- _What is expected_:
Without including any pictures, give back all of the data exactly.

- _Data shown_:
*** Begin section ***
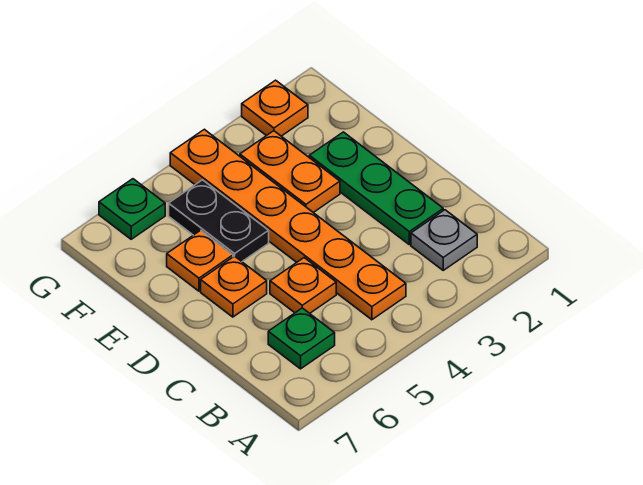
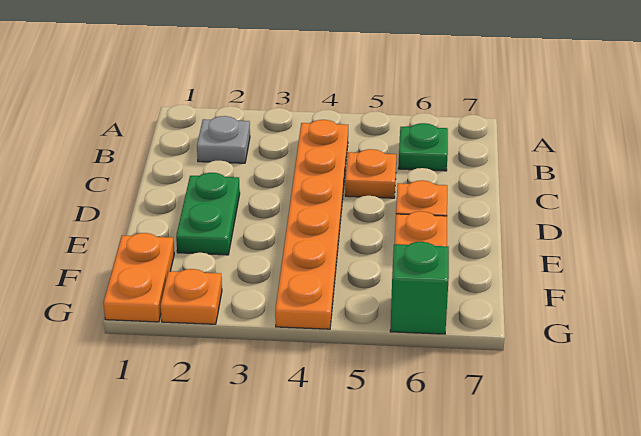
green plate C2:E2 level 1 -> green plate D2:E2 level 1
orange plate E3:F3 level 1 -> orange plate F1:G1 level 1
black plate E5:F5 level 1 -> none
green plate G6 level 1 -> green brick G6 level 1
*** End section ***
- _Solution to this task_:
green plate C2:E2 level 1 -> green plate D2:E2 level 1
orange plate E3:F3 level 1 -> orange plate F1:G1 level 1
black plate E5:F5 level 1 -> none
green plate G6 level 1 -> green brick G6 level 1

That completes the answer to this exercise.